> What the exercise asks
From the material below, return every line that includes "blue".

> Information shown
☆ ☆ ☆ ☆ ☆ ☆ ☆

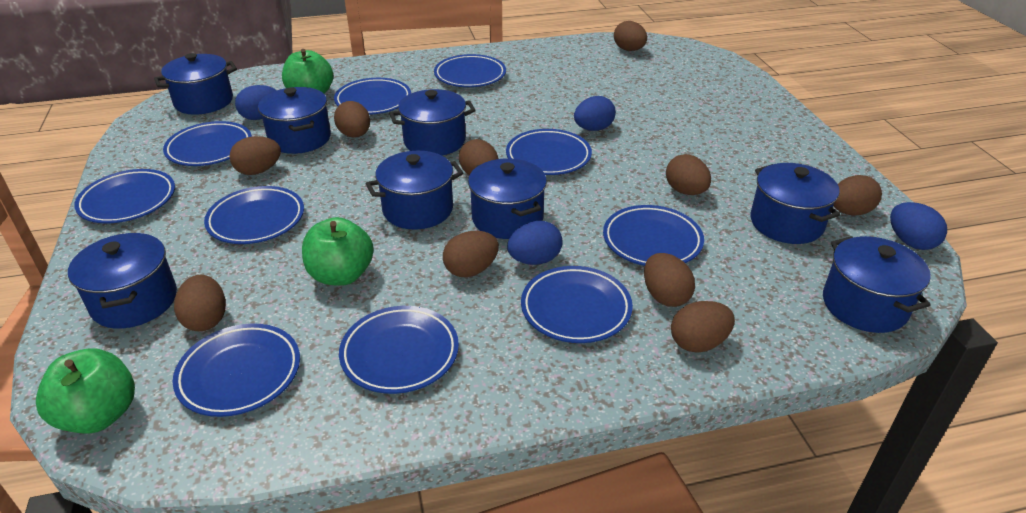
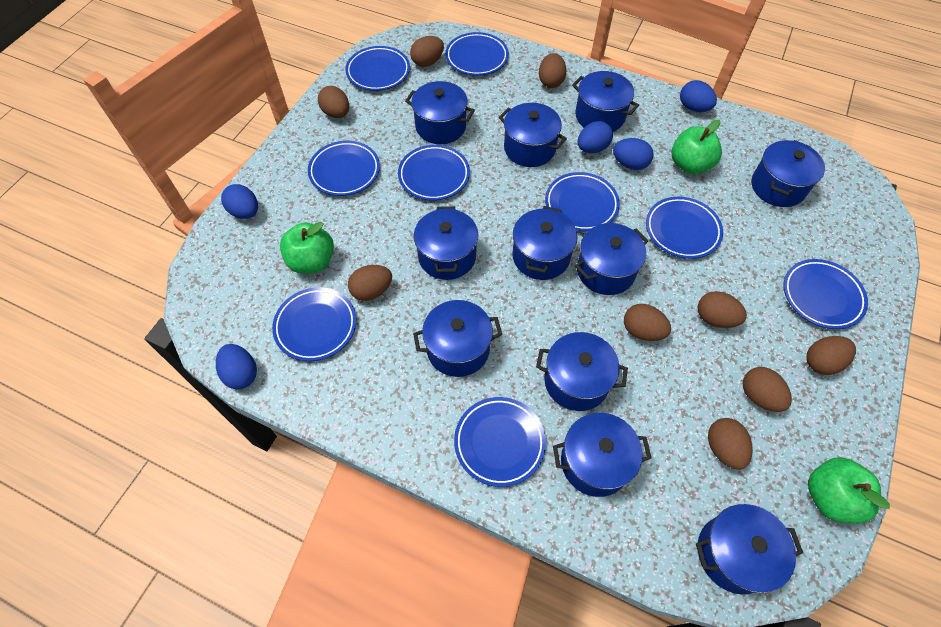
blue egg: 4 -> 5
blue plate: 10 -> 9
blue pot: 8 -> 11
brown egg: 10 -> 9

☆ ☆ ☆ ☆ ☆ ☆ ☆

> Output below
blue egg: 4 -> 5
blue plate: 10 -> 9
blue pot: 8 -> 11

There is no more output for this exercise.